# Aim of the exercise:
Look through the listing below and write out exactly the lines from the line with "red brick D2 level 1 -> red brick H5 level 1" to the line with "cyan tile H7", both included, and no others.

# Data to process:
----------------------------------------
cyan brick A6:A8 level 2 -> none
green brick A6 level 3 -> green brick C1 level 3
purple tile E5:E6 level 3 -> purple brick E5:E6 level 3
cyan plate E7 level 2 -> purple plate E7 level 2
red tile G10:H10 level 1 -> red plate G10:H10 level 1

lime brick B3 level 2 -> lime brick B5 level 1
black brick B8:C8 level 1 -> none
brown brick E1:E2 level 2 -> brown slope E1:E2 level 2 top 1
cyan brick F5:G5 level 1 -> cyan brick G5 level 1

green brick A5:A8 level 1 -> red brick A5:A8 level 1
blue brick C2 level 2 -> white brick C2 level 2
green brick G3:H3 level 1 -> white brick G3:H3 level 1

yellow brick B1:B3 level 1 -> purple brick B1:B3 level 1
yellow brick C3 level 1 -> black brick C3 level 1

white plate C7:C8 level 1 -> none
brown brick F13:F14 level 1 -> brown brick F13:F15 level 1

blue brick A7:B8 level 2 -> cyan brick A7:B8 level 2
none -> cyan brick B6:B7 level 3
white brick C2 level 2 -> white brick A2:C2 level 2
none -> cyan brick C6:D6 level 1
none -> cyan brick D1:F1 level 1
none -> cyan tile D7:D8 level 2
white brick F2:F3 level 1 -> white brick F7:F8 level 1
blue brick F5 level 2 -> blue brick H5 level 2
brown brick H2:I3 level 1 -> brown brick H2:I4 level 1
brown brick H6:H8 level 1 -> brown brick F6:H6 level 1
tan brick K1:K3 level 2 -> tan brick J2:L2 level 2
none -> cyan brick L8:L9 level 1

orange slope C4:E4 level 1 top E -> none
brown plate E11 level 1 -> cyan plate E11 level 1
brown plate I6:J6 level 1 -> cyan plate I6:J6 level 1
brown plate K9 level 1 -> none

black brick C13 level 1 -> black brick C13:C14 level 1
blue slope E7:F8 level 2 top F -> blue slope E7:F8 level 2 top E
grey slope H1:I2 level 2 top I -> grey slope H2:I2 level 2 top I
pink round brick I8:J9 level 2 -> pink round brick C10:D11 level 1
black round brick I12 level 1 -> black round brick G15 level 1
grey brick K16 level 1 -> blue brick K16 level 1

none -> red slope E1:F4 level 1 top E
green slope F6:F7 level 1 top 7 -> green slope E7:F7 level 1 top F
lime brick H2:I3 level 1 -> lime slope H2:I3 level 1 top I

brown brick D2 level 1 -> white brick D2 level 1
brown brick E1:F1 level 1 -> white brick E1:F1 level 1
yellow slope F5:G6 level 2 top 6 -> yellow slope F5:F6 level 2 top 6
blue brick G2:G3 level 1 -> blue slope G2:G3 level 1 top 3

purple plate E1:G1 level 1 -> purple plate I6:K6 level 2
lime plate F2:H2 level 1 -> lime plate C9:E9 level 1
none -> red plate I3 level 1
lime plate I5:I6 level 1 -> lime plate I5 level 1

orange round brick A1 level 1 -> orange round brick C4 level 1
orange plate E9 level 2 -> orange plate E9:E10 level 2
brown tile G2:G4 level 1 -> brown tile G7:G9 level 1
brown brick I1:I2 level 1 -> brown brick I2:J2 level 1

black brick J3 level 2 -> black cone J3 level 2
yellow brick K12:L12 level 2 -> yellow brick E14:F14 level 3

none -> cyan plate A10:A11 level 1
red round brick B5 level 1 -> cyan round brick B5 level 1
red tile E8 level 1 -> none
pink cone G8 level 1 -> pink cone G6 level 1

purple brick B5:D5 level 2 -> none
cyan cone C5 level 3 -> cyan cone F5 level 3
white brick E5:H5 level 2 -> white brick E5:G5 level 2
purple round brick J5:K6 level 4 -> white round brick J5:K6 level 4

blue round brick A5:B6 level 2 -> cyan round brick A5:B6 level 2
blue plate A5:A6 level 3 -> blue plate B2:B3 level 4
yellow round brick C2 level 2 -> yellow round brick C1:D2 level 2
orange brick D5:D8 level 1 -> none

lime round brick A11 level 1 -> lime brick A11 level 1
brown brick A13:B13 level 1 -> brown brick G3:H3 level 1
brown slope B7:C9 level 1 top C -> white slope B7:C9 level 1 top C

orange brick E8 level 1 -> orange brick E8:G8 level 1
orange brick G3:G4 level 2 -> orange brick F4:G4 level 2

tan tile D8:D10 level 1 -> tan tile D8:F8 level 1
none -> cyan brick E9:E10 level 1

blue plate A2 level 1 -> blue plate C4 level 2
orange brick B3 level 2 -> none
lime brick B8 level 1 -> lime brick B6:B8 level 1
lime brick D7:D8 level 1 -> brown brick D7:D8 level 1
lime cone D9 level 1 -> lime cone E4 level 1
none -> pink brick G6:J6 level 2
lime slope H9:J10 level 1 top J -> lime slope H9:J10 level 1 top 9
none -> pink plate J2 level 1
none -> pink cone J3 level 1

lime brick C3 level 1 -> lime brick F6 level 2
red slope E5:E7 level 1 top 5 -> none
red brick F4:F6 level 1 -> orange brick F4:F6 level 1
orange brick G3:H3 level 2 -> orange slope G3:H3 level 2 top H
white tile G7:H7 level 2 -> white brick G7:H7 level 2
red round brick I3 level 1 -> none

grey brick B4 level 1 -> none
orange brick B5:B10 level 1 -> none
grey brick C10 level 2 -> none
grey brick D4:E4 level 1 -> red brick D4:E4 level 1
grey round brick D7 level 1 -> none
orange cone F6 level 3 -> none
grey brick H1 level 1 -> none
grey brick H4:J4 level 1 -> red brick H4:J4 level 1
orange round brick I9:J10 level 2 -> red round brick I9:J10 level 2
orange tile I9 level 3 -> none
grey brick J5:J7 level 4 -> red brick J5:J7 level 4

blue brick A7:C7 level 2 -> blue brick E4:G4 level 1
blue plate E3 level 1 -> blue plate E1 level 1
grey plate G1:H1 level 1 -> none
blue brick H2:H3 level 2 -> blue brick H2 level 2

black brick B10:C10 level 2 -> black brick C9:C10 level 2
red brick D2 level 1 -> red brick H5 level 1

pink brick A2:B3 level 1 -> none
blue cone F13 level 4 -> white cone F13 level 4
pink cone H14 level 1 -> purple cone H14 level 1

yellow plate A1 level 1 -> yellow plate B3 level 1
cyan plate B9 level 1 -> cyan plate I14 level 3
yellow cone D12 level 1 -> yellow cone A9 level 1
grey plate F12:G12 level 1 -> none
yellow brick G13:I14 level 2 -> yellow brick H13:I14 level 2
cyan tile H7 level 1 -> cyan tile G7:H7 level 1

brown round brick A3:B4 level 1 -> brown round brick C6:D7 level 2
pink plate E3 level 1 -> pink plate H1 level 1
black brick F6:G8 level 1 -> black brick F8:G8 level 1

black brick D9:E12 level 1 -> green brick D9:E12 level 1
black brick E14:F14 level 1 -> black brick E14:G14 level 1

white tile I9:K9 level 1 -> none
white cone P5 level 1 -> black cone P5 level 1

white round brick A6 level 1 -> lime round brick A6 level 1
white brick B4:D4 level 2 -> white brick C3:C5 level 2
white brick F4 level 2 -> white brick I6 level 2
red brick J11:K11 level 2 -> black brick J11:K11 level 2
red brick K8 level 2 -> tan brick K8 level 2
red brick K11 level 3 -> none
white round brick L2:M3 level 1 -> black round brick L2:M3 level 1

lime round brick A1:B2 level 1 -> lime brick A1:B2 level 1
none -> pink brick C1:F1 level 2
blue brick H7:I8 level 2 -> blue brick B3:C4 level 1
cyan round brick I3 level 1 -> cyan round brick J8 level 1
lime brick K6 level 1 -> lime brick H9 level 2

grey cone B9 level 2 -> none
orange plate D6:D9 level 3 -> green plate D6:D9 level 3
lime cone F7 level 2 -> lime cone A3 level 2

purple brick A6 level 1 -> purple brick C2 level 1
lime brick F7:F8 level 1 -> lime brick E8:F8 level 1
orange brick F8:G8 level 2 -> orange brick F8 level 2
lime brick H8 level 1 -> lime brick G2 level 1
----------------------------------------
# Completed task:
red brick D2 level 1 -> red brick H5 level 1

pink brick A2:B3 level 1 -> none
blue cone F13 level 4 -> white cone F13 level 4
pink cone H14 level 1 -> purple cone H14 level 1

yellow plate A1 level 1 -> yellow plate B3 level 1
cyan plate B9 level 1 -> cyan plate I14 level 3
yellow cone D12 level 1 -> yellow cone A9 level 1
grey plate F12:G12 level 1 -> none
yellow brick G13:I14 level 2 -> yellow brick H13:I14 level 2
cyan tile H7 level 1 -> cyan tile G7:H7 level 1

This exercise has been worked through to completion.